▶ **What to work on**: Below are records to print word for word; include none of their pictures.

Stored items:
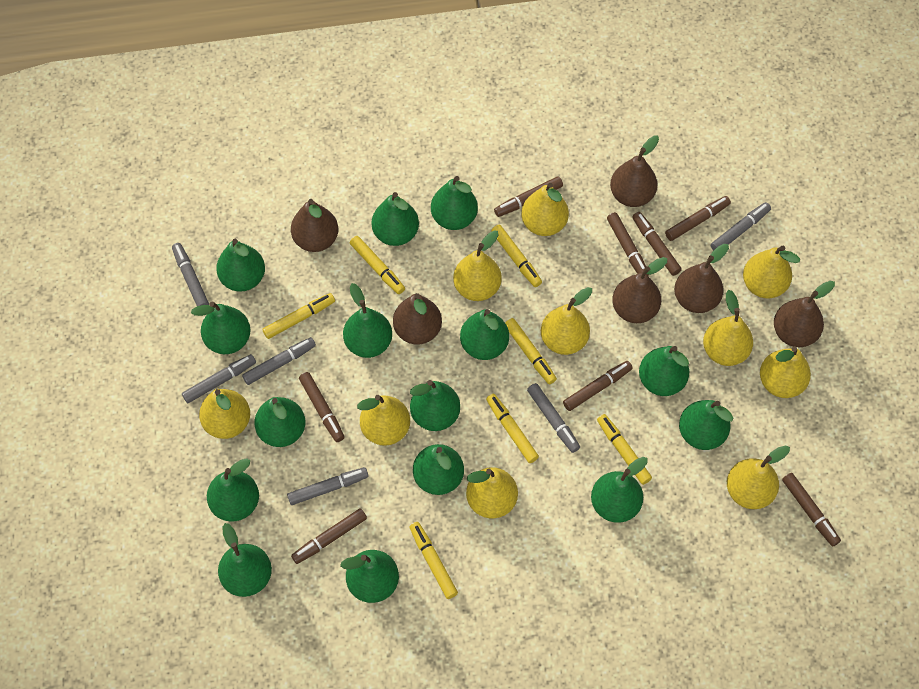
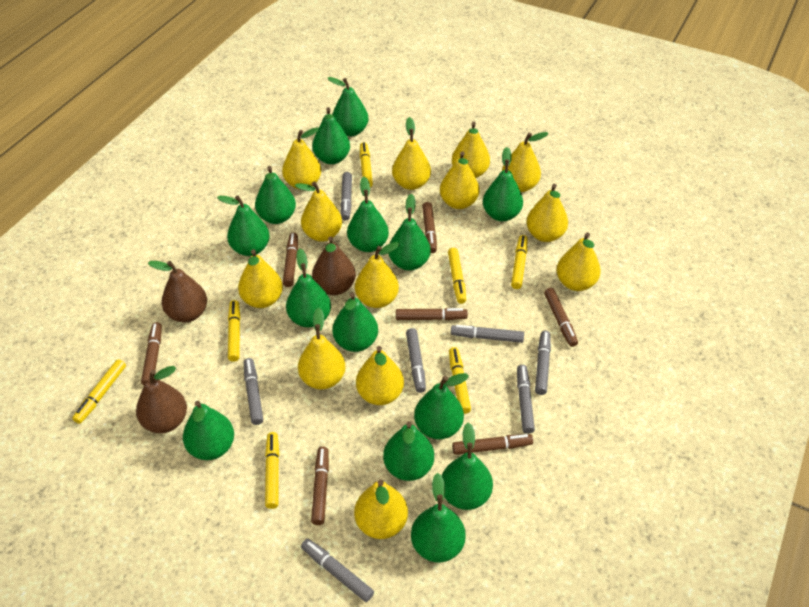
brown marker: 8 -> 7
brown pear: 6 -> 3
green pear: 15 -> 14
grey marker: 6 -> 7
yellow pear: 10 -> 13

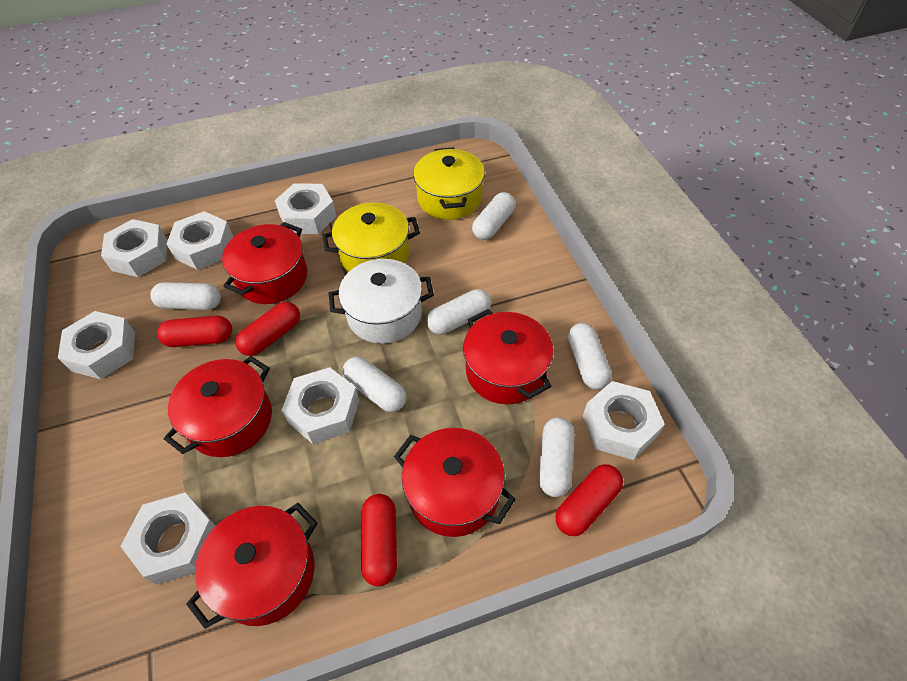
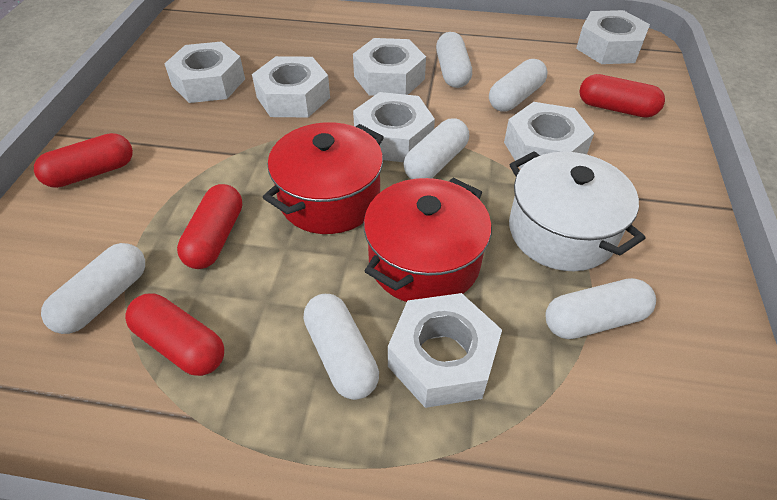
red pot: 5 -> 2
yellow pot: 2 -> 0

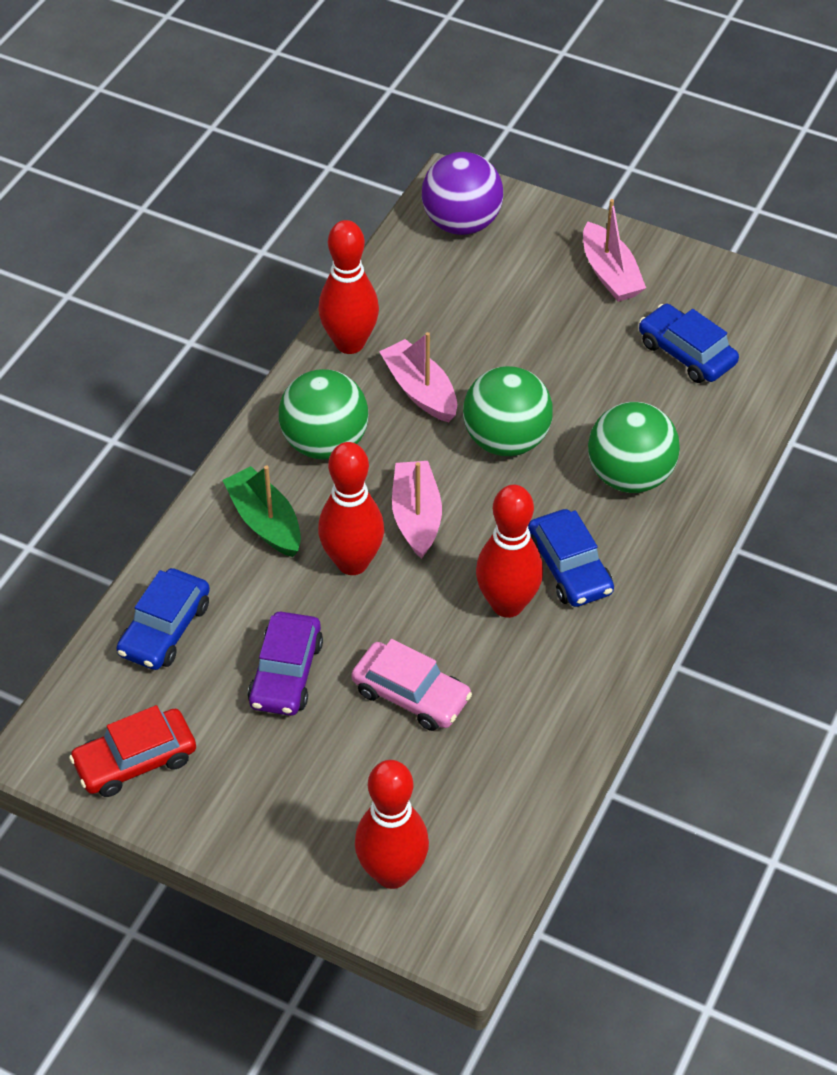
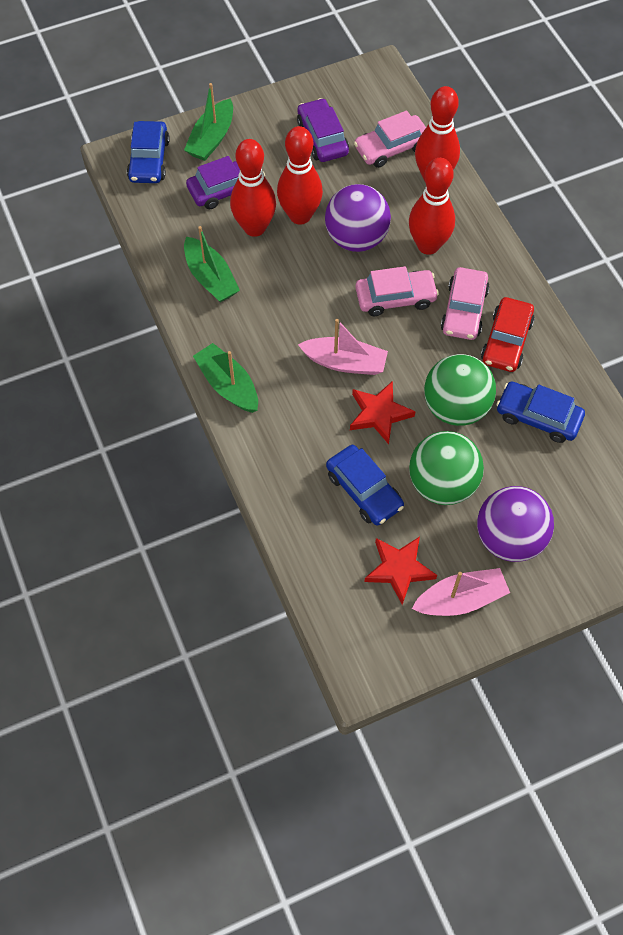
green ball: 3 -> 2
green boat: 1 -> 3
pink boat: 3 -> 2
pink car: 1 -> 3
purple ball: 1 -> 2
purple car: 1 -> 2
red star: 0 -> 2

▶ **Response area**:
brown marker: 8 -> 7
brown pear: 6 -> 3
green pear: 15 -> 14
grey marker: 6 -> 7
yellow pear: 10 -> 13

red pot: 5 -> 2
yellow pot: 2 -> 0

green ball: 3 -> 2
green boat: 1 -> 3
pink boat: 3 -> 2
pink car: 1 -> 3
purple ball: 1 -> 2
purple car: 1 -> 2
red star: 0 -> 2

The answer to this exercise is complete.